Top of Records supplied

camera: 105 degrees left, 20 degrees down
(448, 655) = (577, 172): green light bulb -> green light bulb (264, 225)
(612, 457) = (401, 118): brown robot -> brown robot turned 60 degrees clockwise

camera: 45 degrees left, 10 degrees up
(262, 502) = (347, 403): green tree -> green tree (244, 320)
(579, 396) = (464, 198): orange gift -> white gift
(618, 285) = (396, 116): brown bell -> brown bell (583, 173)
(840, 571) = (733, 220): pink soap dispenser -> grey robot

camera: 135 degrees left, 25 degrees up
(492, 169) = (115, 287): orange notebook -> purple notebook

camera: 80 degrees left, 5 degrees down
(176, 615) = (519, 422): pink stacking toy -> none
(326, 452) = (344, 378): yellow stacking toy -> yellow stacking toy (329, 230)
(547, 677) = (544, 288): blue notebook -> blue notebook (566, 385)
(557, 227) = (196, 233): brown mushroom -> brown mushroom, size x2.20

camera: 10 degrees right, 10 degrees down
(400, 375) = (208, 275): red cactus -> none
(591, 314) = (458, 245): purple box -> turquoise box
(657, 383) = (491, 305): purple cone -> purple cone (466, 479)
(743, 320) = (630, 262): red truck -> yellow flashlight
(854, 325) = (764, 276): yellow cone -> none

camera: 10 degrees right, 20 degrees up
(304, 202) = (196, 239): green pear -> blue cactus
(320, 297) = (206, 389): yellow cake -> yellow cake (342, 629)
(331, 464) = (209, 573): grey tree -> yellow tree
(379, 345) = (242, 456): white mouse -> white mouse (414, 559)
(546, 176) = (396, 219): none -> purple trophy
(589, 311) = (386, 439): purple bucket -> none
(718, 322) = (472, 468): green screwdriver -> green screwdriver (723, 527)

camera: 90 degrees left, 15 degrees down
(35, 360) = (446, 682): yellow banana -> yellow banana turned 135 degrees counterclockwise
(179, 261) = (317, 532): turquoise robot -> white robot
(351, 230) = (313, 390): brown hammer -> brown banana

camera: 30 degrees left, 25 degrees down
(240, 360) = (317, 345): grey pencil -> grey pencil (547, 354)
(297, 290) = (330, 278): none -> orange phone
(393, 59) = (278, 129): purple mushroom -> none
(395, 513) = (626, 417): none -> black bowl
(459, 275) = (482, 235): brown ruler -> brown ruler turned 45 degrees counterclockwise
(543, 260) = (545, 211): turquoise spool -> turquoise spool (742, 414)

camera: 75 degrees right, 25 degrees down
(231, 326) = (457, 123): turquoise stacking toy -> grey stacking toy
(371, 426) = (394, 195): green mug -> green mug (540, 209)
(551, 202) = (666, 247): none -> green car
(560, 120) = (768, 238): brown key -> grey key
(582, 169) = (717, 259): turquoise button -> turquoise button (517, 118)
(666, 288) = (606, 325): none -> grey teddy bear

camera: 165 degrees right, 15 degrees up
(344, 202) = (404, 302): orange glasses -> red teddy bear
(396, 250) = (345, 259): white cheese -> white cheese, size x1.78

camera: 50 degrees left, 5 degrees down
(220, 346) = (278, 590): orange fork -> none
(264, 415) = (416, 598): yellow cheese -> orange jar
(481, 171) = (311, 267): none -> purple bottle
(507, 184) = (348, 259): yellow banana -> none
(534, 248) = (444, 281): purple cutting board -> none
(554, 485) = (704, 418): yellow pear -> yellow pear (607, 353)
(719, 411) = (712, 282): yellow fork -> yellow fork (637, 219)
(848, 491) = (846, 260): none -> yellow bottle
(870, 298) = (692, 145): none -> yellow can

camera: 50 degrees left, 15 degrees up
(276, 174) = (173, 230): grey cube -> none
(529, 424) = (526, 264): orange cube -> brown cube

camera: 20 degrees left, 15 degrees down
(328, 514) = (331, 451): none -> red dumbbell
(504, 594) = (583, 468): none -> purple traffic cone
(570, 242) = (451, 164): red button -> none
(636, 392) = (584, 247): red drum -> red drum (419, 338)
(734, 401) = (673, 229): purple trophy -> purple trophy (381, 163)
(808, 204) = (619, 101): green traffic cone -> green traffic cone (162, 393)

Bottom of Records supplied

■ Task details: Output each record exactly, leaving nothing out.

■ Task solution:
camera: 105 degrees left, 20 degrees down
(448, 655) = (577, 172): green light bulb -> green light bulb (264, 225)
(612, 457) = (401, 118): brown robot -> brown robot turned 60 degrees clockwise

camera: 45 degrees left, 10 degrees up
(262, 502) = (347, 403): green tree -> green tree (244, 320)
(579, 396) = (464, 198): orange gift -> white gift
(618, 285) = (396, 116): brown bell -> brown bell (583, 173)
(840, 571) = (733, 220): pink soap dispenser -> grey robot

camera: 135 degrees left, 25 degrees up
(492, 169) = (115, 287): orange notebook -> purple notebook

camera: 80 degrees left, 5 degrees down
(176, 615) = (519, 422): pink stacking toy -> none
(326, 452) = (344, 378): yellow stacking toy -> yellow stacking toy (329, 230)
(547, 677) = (544, 288): blue notebook -> blue notebook (566, 385)
(557, 227) = (196, 233): brown mushroom -> brown mushroom, size x2.20

camera: 10 degrees right, 10 degrees down
(400, 375) = (208, 275): red cactus -> none
(591, 314) = (458, 245): purple box -> turquoise box
(657, 383) = (491, 305): purple cone -> purple cone (466, 479)
(743, 320) = (630, 262): red truck -> yellow flashlight
(854, 325) = (764, 276): yellow cone -> none

camera: 10 degrees right, 20 degrees up
(304, 202) = (196, 239): green pear -> blue cactus
(320, 297) = (206, 389): yellow cake -> yellow cake (342, 629)
(331, 464) = (209, 573): grey tree -> yellow tree
(379, 345) = (242, 456): white mouse -> white mouse (414, 559)
(546, 176) = (396, 219): none -> purple trophy
(589, 311) = (386, 439): purple bucket -> none
(718, 322) = (472, 468): green screwdriver -> green screwdriver (723, 527)

camera: 90 degrees left, 15 degrees down
(35, 360) = (446, 682): yellow banana -> yellow banana turned 135 degrees counterclockwise
(179, 261) = (317, 532): turquoise robot -> white robot
(351, 230) = (313, 390): brown hammer -> brown banana

camera: 30 degrees left, 25 degrees down
(240, 360) = (317, 345): grey pencil -> grey pencil (547, 354)
(297, 290) = (330, 278): none -> orange phone
(393, 59) = (278, 129): purple mushroom -> none
(395, 513) = (626, 417): none -> black bowl
(459, 275) = (482, 235): brown ruler -> brown ruler turned 45 degrees counterclockwise
(543, 260) = (545, 211): turquoise spool -> turquoise spool (742, 414)

camera: 75 degrees right, 25 degrees down
(231, 326) = (457, 123): turquoise stacking toy -> grey stacking toy
(371, 426) = (394, 195): green mug -> green mug (540, 209)
(551, 202) = (666, 247): none -> green car
(560, 120) = (768, 238): brown key -> grey key
(582, 169) = (717, 259): turquoise button -> turquoise button (517, 118)
(666, 288) = (606, 325): none -> grey teddy bear

camera: 165 degrees right, 15 degrees up
(344, 202) = (404, 302): orange glasses -> red teddy bear
(396, 250) = (345, 259): white cheese -> white cheese, size x1.78

camera: 50 degrees left, 5 degrees down
(220, 346) = (278, 590): orange fork -> none
(264, 415) = (416, 598): yellow cheese -> orange jar
(481, 171) = (311, 267): none -> purple bottle
(507, 184) = (348, 259): yellow banana -> none
(534, 248) = (444, 281): purple cutting board -> none
(554, 485) = (704, 418): yellow pear -> yellow pear (607, 353)
(719, 411) = (712, 282): yellow fork -> yellow fork (637, 219)
(848, 491) = (846, 260): none -> yellow bottle
(870, 298) = (692, 145): none -> yellow can

camera: 50 degrees left, 15 degrees up
(276, 174) = (173, 230): grey cube -> none
(529, 424) = (526, 264): orange cube -> brown cube

camera: 20 degrees left, 15 degrees down
(328, 514) = (331, 451): none -> red dumbbell
(504, 594) = (583, 468): none -> purple traffic cone
(570, 242) = (451, 164): red button -> none
(636, 392) = (584, 247): red drum -> red drum (419, 338)
(734, 401) = (673, 229): purple trophy -> purple trophy (381, 163)
(808, 204) = (619, 101): green traffic cone -> green traffic cone (162, 393)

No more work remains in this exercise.